Task brief
Please repeat exactly the line containing "green hammer [188,335,262,385]" and each line after it in the records below, through the last.

Supplied material
· · ·

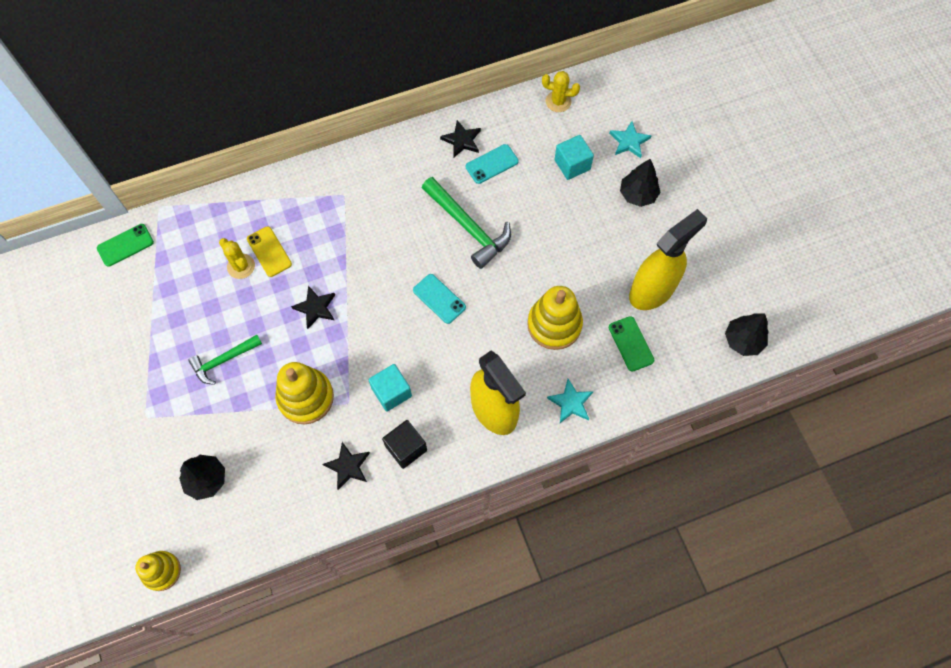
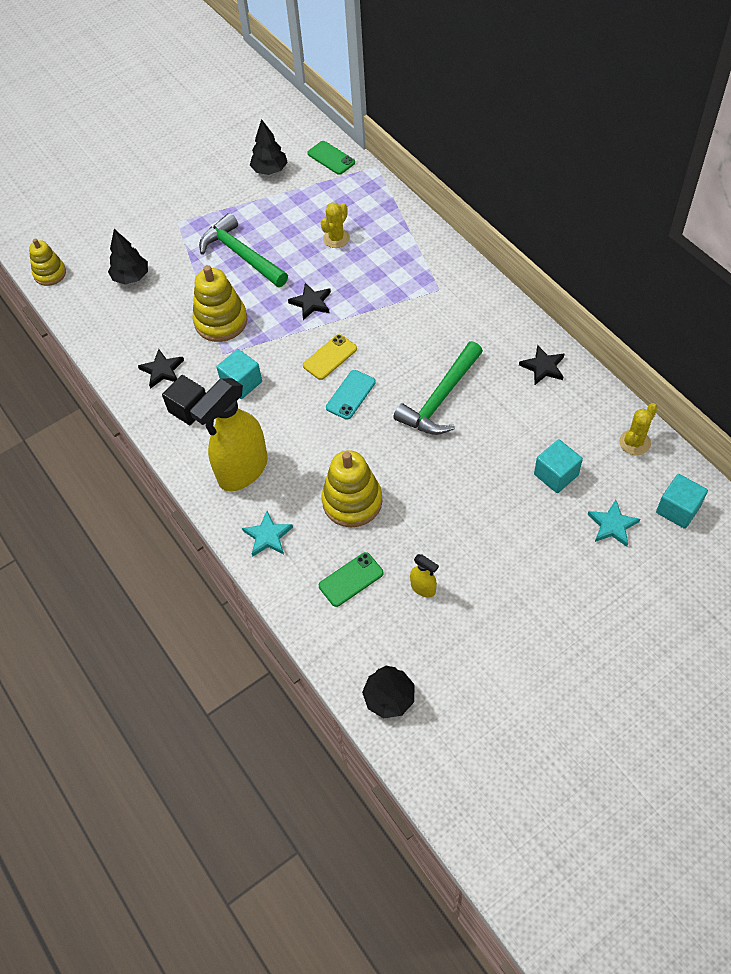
camera: 80 degrees right, 10 degrees down
green hammer [188,335,262,385] -> green hammer [199,213,288,287], size x1.60
yellow phone [247,226,292,277] -> yellow phone moved to [303,334,357,380]
turquoise phone [466,144,519,184] -> none
yellow cactus [542,71,580,112] -> yellow cactus turned 45 degrees clockwise [619,403,658,455]
black tree [620,159,661,207] -> black tree moved to [250,119,288,175]
yellow spray bottle [629,209,707,310] -> yellow spray bottle [410,554,439,598], size x0.43
none -> turquoise cube [656,474,708,529]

· · ·

Exercise answer
green hammer [188,335,262,385] -> green hammer [199,213,288,287], size x1.60
yellow phone [247,226,292,277] -> yellow phone moved to [303,334,357,380]
turquoise phone [466,144,519,184] -> none
yellow cactus [542,71,580,112] -> yellow cactus turned 45 degrees clockwise [619,403,658,455]
black tree [620,159,661,207] -> black tree moved to [250,119,288,175]
yellow spray bottle [629,209,707,310] -> yellow spray bottle [410,554,439,598], size x0.43
none -> turquoise cube [656,474,708,529]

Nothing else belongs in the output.